**The problem**. Beginning with the line that holds "purple hourglass [265,166,325,272]" in the data below, give again every line through the one that holds "brown carton [324,63,377,168]", exactly as written.

**Supplied records**.
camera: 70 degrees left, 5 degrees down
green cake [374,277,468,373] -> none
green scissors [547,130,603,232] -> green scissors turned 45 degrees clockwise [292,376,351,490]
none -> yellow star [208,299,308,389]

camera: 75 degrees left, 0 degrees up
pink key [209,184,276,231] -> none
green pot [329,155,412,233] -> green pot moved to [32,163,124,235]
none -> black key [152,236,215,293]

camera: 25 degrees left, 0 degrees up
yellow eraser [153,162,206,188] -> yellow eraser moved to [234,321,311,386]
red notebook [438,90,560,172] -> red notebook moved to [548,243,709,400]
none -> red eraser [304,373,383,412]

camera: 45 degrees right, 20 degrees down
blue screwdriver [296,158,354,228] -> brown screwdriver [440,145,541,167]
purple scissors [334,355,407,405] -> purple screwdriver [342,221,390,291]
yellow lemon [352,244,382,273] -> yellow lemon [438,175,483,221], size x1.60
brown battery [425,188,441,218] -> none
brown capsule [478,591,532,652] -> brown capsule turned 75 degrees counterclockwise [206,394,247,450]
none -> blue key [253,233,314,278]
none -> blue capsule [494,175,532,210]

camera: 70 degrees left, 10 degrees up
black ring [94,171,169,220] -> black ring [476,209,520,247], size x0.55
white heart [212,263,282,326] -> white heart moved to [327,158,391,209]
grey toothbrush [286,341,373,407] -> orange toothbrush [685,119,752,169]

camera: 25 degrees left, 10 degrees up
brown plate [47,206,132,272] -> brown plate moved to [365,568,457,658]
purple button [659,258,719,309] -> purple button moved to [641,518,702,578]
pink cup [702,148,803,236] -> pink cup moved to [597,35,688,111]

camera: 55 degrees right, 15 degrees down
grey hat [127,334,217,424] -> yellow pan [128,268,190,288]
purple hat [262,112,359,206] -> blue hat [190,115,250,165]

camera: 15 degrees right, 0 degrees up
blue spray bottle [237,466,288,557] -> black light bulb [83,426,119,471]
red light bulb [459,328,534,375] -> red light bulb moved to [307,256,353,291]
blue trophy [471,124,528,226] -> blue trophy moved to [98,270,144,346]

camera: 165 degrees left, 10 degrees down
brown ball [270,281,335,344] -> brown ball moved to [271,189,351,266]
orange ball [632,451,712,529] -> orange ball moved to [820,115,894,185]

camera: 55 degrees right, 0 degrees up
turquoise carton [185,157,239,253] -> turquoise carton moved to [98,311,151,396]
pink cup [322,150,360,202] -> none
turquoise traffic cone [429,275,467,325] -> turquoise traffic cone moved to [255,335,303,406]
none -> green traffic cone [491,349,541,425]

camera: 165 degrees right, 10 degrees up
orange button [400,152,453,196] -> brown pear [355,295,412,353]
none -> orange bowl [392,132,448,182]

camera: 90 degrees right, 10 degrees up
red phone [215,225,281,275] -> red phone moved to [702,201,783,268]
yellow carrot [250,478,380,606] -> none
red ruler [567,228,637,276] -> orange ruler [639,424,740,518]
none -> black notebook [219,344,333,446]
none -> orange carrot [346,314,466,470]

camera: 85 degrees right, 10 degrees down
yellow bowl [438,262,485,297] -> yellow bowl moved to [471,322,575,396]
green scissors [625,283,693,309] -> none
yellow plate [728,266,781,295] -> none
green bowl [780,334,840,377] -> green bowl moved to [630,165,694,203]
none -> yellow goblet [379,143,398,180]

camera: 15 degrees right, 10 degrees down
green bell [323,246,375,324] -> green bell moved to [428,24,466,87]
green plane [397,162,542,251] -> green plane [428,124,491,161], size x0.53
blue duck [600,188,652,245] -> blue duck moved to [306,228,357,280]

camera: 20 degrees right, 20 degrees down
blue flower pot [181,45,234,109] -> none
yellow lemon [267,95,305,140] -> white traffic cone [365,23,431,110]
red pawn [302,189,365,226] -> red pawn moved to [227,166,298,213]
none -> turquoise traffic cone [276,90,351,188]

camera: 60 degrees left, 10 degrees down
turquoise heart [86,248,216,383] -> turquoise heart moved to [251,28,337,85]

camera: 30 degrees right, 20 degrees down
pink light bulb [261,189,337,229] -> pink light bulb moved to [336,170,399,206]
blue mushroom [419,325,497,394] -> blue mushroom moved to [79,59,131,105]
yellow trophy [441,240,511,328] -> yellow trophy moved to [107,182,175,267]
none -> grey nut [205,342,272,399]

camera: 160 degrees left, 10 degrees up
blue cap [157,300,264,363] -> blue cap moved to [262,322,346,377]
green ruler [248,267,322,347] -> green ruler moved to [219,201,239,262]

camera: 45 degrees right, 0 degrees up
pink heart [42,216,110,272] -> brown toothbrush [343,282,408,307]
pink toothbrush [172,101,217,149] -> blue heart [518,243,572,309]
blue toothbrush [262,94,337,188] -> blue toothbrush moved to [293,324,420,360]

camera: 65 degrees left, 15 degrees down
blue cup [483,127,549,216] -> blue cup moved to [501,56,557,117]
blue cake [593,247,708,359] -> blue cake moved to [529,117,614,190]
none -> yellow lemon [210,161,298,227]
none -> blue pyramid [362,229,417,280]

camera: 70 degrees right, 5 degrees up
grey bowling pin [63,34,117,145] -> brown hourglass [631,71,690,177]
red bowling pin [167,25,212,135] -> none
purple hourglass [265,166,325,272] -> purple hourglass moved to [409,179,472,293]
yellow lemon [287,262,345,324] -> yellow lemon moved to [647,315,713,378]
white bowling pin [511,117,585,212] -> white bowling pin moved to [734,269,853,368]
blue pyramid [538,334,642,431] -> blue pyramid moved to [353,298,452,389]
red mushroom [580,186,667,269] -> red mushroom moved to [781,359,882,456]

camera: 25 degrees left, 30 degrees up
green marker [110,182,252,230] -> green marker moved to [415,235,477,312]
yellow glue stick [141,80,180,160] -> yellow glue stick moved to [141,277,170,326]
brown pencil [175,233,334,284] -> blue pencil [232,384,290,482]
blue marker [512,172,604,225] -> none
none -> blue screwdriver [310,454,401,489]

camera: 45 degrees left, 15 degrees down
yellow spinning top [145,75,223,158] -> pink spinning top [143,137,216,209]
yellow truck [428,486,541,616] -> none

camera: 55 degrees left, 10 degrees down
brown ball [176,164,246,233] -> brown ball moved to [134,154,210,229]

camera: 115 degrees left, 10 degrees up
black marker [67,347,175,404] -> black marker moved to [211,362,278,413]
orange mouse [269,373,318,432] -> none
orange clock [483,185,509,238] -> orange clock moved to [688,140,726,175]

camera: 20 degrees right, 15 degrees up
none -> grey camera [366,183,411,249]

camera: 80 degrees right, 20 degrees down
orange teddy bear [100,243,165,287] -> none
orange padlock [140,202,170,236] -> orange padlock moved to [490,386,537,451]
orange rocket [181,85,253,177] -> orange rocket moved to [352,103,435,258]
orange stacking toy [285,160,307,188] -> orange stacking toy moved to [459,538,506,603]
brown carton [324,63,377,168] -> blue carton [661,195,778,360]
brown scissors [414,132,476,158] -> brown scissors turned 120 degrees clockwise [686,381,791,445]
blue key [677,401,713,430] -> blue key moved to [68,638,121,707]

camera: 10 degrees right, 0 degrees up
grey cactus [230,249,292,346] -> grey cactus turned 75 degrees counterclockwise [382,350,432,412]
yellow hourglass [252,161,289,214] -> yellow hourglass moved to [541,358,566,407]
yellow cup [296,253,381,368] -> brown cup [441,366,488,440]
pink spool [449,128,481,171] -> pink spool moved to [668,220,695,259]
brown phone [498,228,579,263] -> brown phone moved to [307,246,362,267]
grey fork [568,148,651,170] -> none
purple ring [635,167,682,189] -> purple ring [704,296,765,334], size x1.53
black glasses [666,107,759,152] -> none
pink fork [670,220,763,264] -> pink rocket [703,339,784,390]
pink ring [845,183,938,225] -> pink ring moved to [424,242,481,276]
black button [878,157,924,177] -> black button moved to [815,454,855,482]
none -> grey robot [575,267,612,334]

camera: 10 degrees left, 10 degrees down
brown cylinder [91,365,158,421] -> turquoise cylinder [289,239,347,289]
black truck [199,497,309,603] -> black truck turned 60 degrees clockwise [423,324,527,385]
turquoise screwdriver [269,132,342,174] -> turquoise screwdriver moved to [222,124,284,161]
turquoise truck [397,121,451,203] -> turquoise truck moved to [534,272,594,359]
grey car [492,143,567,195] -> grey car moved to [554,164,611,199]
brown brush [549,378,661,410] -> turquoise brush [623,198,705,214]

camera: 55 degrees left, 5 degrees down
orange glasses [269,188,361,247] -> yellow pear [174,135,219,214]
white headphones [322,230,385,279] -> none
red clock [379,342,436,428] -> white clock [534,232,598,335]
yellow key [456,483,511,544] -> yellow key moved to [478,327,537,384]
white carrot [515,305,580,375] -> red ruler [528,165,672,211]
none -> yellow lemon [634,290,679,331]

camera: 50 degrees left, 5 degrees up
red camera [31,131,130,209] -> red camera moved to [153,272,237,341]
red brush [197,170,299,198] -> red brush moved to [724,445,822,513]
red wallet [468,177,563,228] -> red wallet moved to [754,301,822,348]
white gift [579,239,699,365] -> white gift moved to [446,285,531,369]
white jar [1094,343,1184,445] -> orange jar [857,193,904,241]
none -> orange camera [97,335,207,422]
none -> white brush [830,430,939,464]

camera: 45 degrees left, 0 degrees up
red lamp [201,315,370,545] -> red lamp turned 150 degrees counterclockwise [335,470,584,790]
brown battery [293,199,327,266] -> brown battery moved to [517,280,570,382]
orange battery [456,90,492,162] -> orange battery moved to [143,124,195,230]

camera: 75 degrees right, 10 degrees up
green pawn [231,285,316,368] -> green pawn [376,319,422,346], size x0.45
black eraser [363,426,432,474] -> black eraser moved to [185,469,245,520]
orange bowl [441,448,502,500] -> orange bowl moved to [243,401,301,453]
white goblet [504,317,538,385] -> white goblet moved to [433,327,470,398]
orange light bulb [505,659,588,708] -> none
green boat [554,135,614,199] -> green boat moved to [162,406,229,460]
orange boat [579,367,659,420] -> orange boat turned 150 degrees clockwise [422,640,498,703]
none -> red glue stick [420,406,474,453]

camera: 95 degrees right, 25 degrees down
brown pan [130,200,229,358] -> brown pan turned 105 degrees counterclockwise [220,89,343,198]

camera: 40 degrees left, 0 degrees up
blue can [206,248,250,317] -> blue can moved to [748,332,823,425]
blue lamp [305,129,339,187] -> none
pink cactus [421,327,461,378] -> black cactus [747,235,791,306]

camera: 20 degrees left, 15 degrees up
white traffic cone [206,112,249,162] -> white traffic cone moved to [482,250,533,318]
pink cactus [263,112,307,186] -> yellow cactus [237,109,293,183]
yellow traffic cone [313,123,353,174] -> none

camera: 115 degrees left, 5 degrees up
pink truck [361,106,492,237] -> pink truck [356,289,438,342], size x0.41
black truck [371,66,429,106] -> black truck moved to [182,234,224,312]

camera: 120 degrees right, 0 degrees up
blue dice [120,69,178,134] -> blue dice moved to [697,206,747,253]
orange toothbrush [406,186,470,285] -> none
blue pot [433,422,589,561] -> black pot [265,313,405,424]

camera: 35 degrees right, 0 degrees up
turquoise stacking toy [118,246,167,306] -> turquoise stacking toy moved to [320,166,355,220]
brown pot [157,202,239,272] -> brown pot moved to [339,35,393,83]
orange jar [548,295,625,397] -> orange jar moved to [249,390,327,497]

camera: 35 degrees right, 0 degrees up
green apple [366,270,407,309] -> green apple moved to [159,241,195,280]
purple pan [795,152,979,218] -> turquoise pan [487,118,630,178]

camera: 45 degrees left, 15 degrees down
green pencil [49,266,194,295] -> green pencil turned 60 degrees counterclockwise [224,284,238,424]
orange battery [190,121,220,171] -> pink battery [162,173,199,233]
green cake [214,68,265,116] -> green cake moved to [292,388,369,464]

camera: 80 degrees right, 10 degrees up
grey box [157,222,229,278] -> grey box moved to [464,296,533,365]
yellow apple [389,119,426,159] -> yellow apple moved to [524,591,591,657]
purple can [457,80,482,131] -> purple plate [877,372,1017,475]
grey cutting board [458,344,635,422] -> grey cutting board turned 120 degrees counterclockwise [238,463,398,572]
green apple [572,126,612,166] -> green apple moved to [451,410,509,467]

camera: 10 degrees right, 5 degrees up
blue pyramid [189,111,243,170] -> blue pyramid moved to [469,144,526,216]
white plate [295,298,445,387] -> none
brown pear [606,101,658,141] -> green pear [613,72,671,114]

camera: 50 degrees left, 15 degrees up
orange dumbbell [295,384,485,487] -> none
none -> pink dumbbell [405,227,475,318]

**Solved exercise**.
purple hourglass [265,166,325,272] -> purple hourglass moved to [409,179,472,293]
yellow lemon [287,262,345,324] -> yellow lemon moved to [647,315,713,378]
white bowling pin [511,117,585,212] -> white bowling pin moved to [734,269,853,368]
blue pyramid [538,334,642,431] -> blue pyramid moved to [353,298,452,389]
red mushroom [580,186,667,269] -> red mushroom moved to [781,359,882,456]

camera: 25 degrees left, 30 degrees up
green marker [110,182,252,230] -> green marker moved to [415,235,477,312]
yellow glue stick [141,80,180,160] -> yellow glue stick moved to [141,277,170,326]
brown pencil [175,233,334,284] -> blue pencil [232,384,290,482]
blue marker [512,172,604,225] -> none
none -> blue screwdriver [310,454,401,489]

camera: 45 degrees left, 15 degrees down
yellow spinning top [145,75,223,158] -> pink spinning top [143,137,216,209]
yellow truck [428,486,541,616] -> none

camera: 55 degrees left, 10 degrees down
brown ball [176,164,246,233] -> brown ball moved to [134,154,210,229]

camera: 115 degrees left, 10 degrees up
black marker [67,347,175,404] -> black marker moved to [211,362,278,413]
orange mouse [269,373,318,432] -> none
orange clock [483,185,509,238] -> orange clock moved to [688,140,726,175]

camera: 20 degrees right, 15 degrees up
none -> grey camera [366,183,411,249]

camera: 80 degrees right, 20 degrees down
orange teddy bear [100,243,165,287] -> none
orange padlock [140,202,170,236] -> orange padlock moved to [490,386,537,451]
orange rocket [181,85,253,177] -> orange rocket moved to [352,103,435,258]
orange stacking toy [285,160,307,188] -> orange stacking toy moved to [459,538,506,603]
brown carton [324,63,377,168] -> blue carton [661,195,778,360]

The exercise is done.